Extracted records: Begin

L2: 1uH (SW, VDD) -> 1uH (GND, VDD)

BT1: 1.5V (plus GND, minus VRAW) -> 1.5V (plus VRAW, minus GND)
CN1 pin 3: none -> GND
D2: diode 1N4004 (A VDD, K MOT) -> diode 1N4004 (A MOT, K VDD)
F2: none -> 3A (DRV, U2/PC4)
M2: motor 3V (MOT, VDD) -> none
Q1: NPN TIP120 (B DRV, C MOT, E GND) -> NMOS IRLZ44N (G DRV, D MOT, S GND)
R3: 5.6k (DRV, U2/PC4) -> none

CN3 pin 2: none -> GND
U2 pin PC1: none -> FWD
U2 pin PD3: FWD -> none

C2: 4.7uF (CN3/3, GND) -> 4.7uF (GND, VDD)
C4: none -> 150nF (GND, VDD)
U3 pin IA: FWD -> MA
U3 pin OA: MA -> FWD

Extracted records: End

Exercise requirements ::
All of the records above should be transcribed exactly.

Task solution ::
L2: 1uH (SW, VDD) -> 1uH (GND, VDD)

BT1: 1.5V (plus GND, minus VRAW) -> 1.5V (plus VRAW, minus GND)
CN1 pin 3: none -> GND
D2: diode 1N4004 (A VDD, K MOT) -> diode 1N4004 (A MOT, K VDD)
F2: none -> 3A (DRV, U2/PC4)
M2: motor 3V (MOT, VDD) -> none
Q1: NPN TIP120 (B DRV, C MOT, E GND) -> NMOS IRLZ44N (G DRV, D MOT, S GND)
R3: 5.6k (DRV, U2/PC4) -> none

CN3 pin 2: none -> GND
U2 pin PC1: none -> FWD
U2 pin PD3: FWD -> none

C2: 4.7uF (CN3/3, GND) -> 4.7uF (GND, VDD)
C4: none -> 150nF (GND, VDD)
U3 pin IA: FWD -> MA
U3 pin OA: MA -> FWD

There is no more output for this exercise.